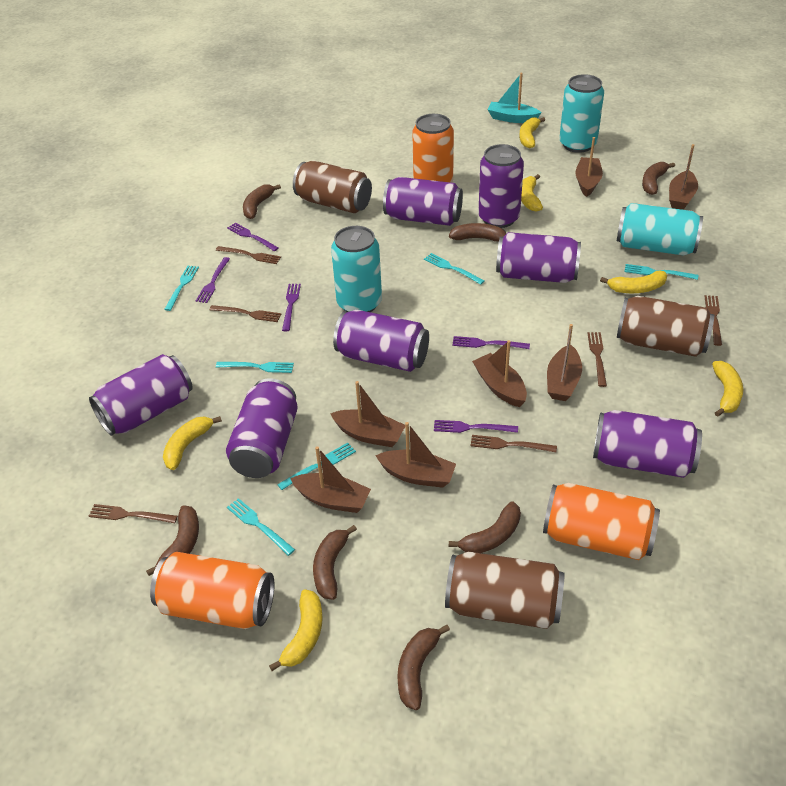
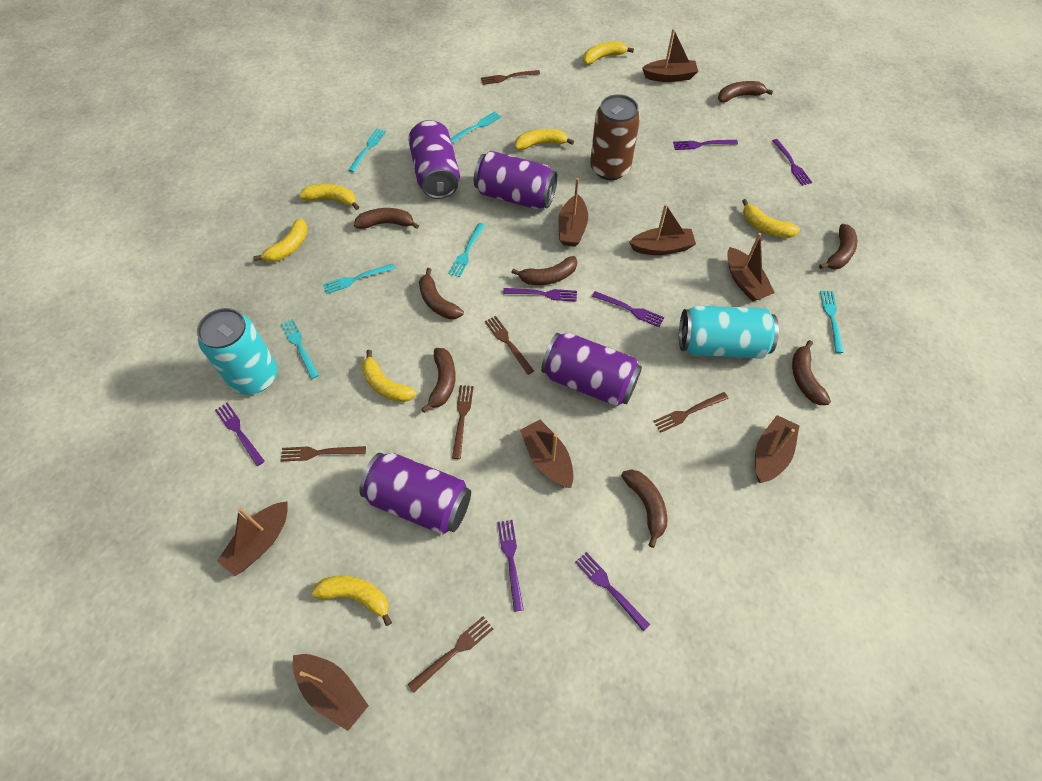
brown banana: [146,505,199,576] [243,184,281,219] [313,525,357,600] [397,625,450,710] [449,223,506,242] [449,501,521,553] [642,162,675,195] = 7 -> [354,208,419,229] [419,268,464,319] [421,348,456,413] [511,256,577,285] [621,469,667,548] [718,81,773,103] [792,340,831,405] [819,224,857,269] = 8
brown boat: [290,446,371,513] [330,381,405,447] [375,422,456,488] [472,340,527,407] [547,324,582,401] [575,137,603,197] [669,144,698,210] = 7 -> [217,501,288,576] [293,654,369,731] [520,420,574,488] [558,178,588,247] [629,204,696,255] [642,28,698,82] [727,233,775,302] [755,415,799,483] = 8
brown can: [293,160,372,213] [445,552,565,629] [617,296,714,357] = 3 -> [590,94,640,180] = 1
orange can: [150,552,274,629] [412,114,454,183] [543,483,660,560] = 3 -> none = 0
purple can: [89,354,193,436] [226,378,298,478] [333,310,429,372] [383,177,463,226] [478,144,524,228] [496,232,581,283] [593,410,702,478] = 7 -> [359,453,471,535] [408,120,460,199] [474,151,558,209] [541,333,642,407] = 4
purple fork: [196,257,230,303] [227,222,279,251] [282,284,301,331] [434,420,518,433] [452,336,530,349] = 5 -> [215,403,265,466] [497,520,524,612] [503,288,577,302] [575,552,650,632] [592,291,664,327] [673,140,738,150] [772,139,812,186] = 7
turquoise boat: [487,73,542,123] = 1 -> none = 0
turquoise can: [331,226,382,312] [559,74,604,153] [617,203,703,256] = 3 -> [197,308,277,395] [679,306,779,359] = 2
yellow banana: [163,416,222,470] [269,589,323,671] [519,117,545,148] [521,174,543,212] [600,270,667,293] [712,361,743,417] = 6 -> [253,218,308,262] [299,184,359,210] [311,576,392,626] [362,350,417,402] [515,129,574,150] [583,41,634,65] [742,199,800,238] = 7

Exercise directions - Determine, please, how many lines hold "turquoise" in the records, and give that number by itself.

Task solution - 2